[[ Material for this task, beginning ]]
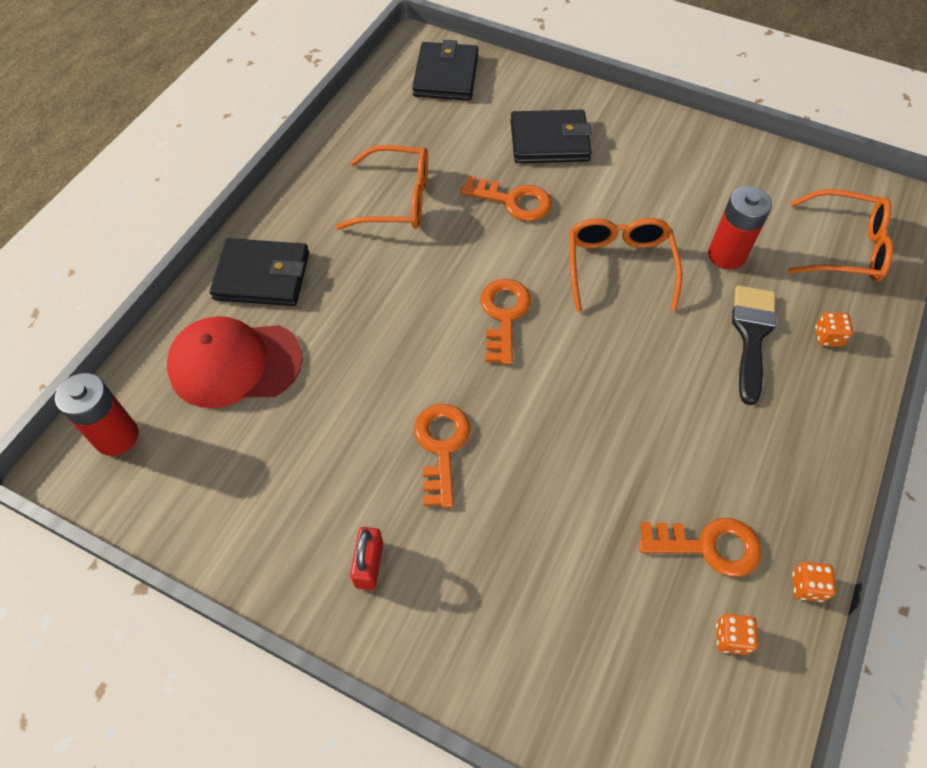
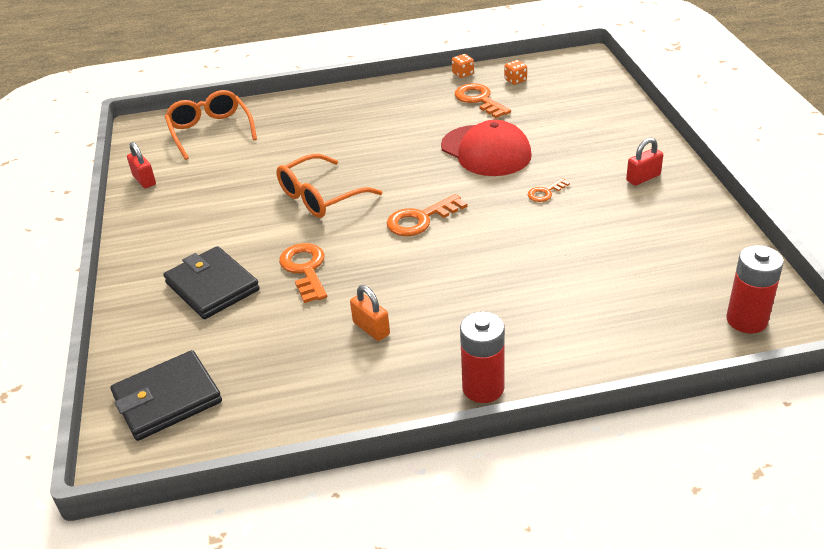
camera: 125 degrees left, 20 degrees down
(235, 364) = (620, 307): red cap -> red cap (486, 151)
(262, 276) = (537, 349): black wallet -> none
(397, 200) = (371, 328): orange glasses -> orange padlock
(441, 447) = (545, 192): orange key -> orange key, size x0.57
(726, 255) = (263, 165): red battery -> red battery (483, 388)
(751, 335) = (324, 134): black brush -> none
(773, 164) = (144, 180): none -> red padlock
(828, 337) = (295, 114): orange dice -> none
[[ Material for this task, end ]]
**Your objective:** Set down every entry above exactly as written. Leave out all pictures.

**Exercise answer:**
camera: 125 degrees left, 20 degrees down
(235, 364) = (620, 307): red cap -> red cap (486, 151)
(262, 276) = (537, 349): black wallet -> none
(397, 200) = (371, 328): orange glasses -> orange padlock
(441, 447) = (545, 192): orange key -> orange key, size x0.57
(726, 255) = (263, 165): red battery -> red battery (483, 388)
(751, 335) = (324, 134): black brush -> none
(773, 164) = (144, 180): none -> red padlock
(828, 337) = (295, 114): orange dice -> none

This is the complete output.